Object tracking records:
Start of Block
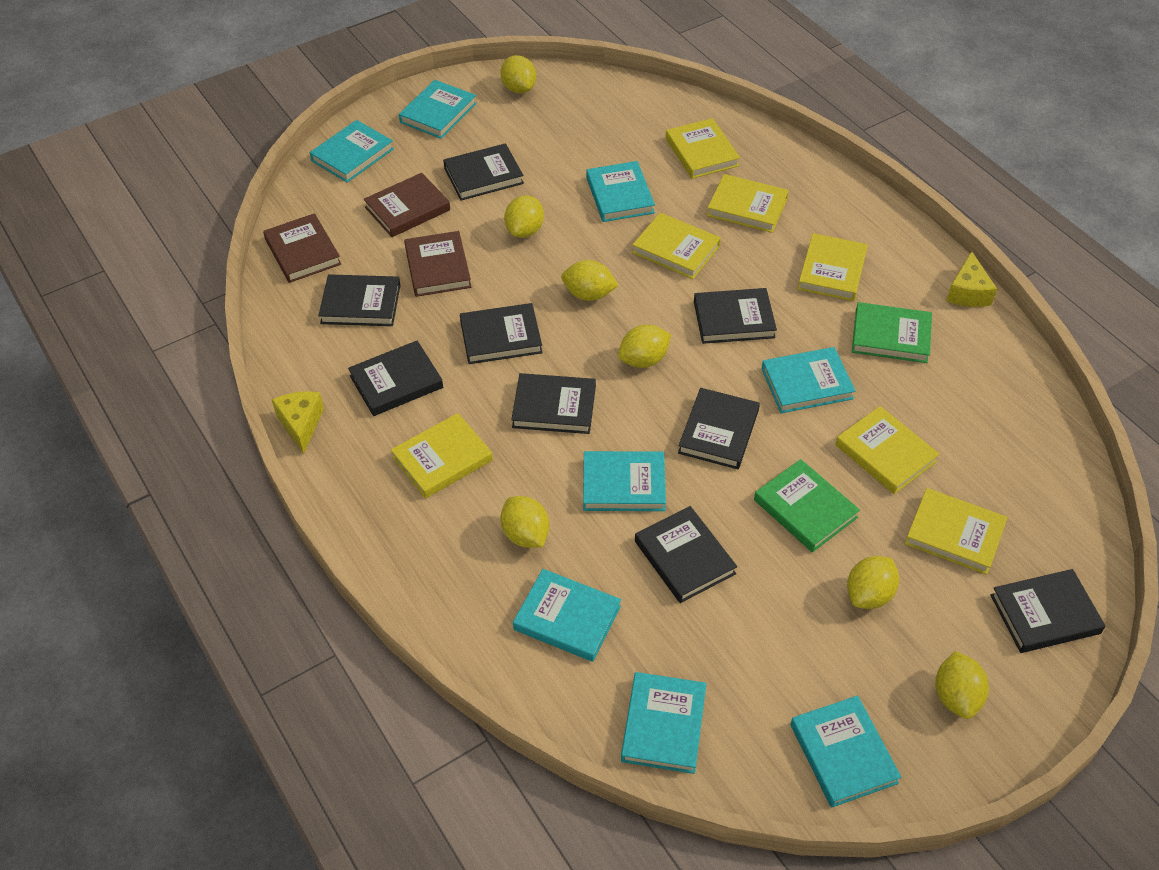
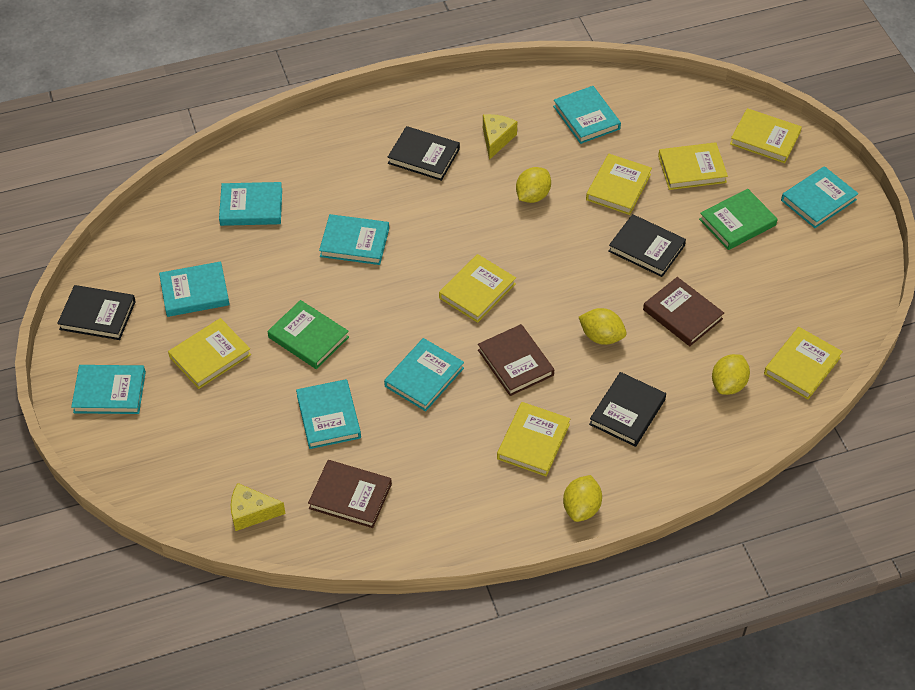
black book: 9 -> 4
yellow lemon: 7 -> 4

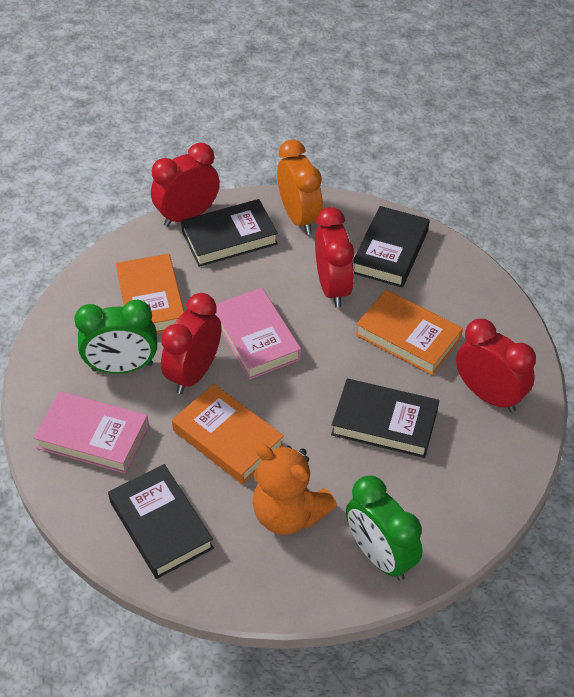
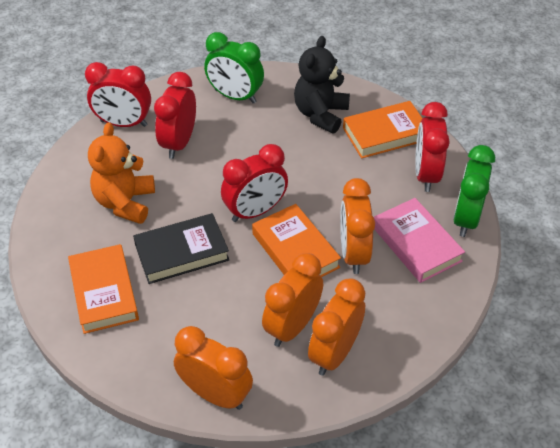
black book: 4 -> 1
black teddy bear: 0 -> 1
orange clock: 1 -> 4
pink book: 2 -> 1

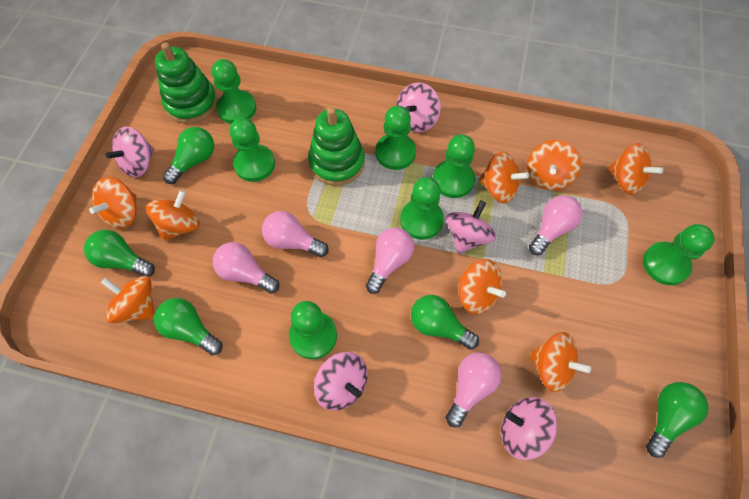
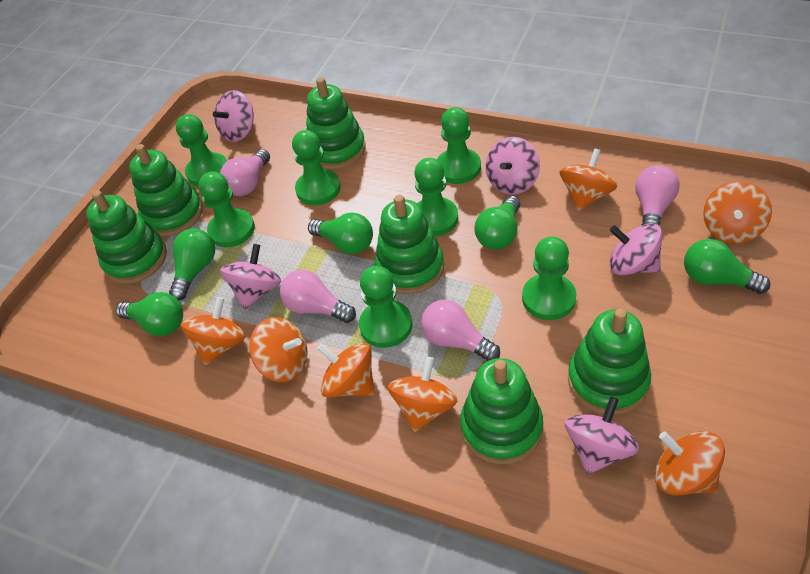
green stacking toy: 2 -> 6
orange spinning top: 8 -> 7
pink light bulb: 5 -> 4

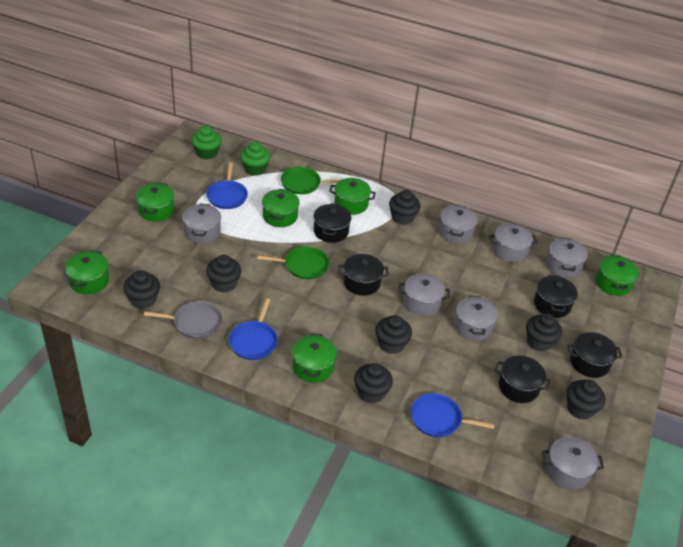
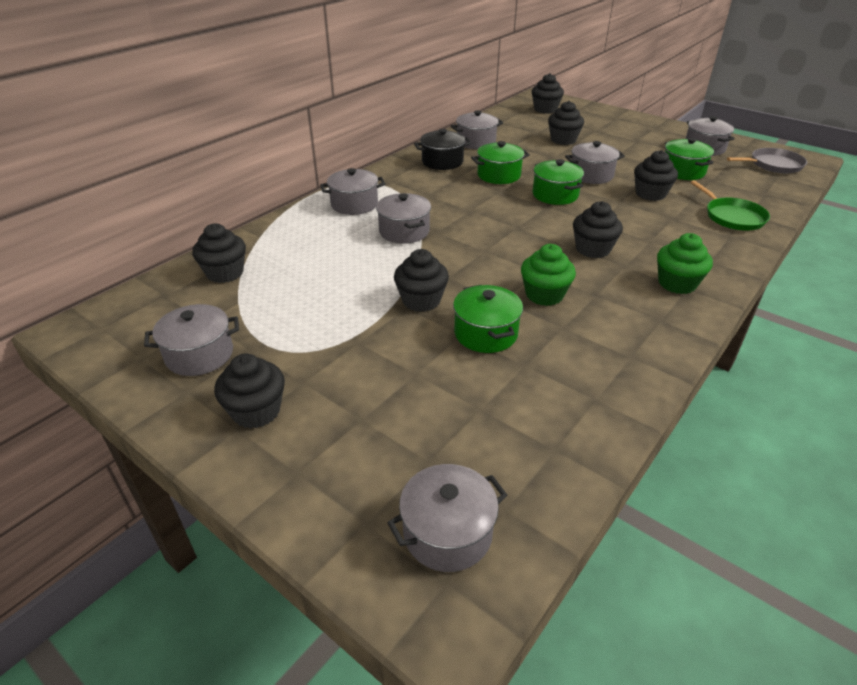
black pot: 5 -> 1
blue pan: 3 -> 0
green pan: 2 -> 1
green pot: 6 -> 4

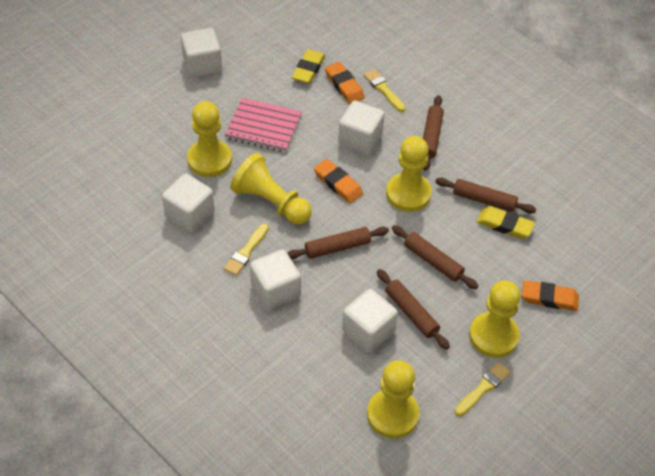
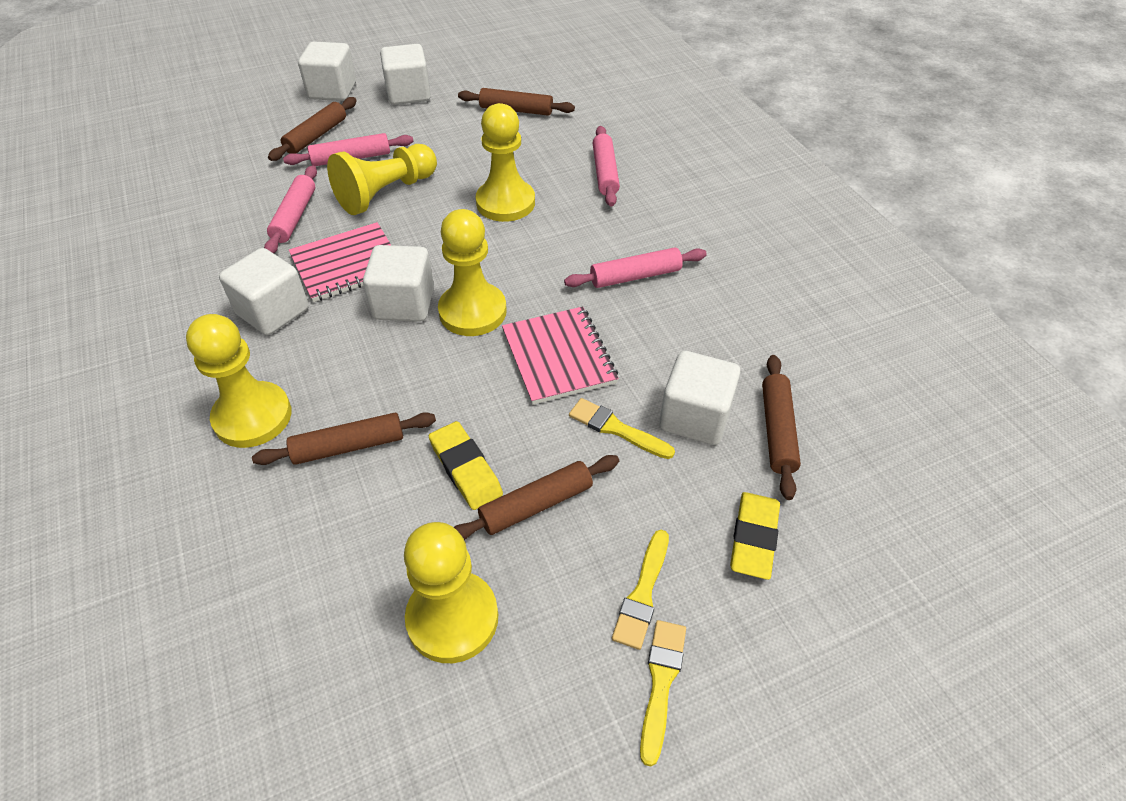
orange eraser: 3 -> 0
pink notebook: 1 -> 2
pink rolling pin: 0 -> 4

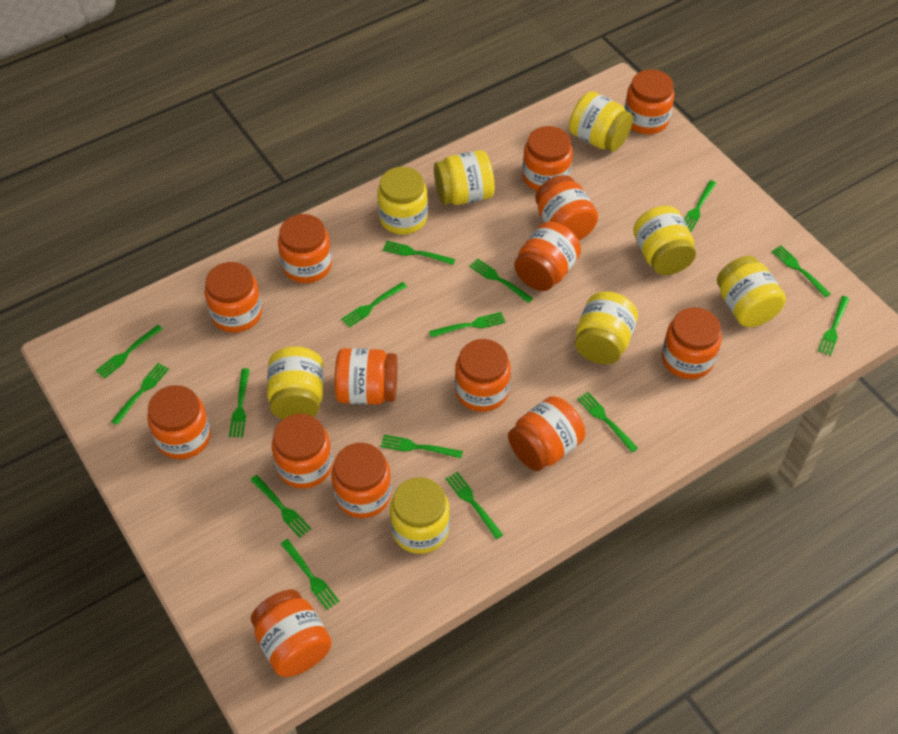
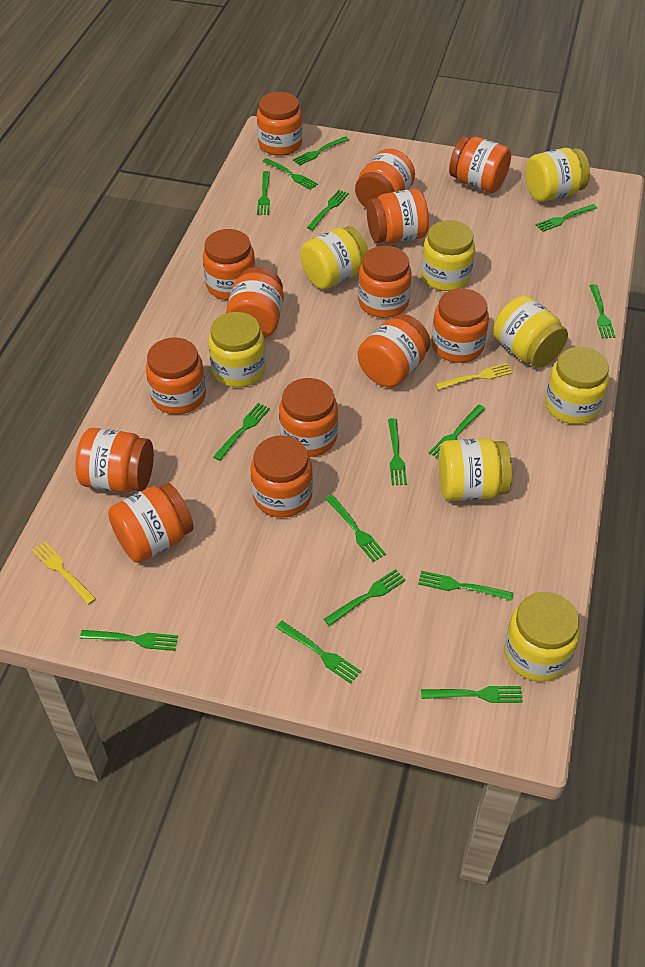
yellow fork: 0 -> 2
End of Block
__Brief__
Output every record above verbatim, excluding images.

__Task solution__
black book: 9 -> 4
yellow lemon: 7 -> 4

black book: 4 -> 1
black teddy bear: 0 -> 1
orange clock: 1 -> 4
pink book: 2 -> 1

green stacking toy: 2 -> 6
orange spinning top: 8 -> 7
pink light bulb: 5 -> 4

black pot: 5 -> 1
blue pan: 3 -> 0
green pan: 2 -> 1
green pot: 6 -> 4

orange eraser: 3 -> 0
pink notebook: 1 -> 2
pink rolling pin: 0 -> 4

yellow fork: 0 -> 2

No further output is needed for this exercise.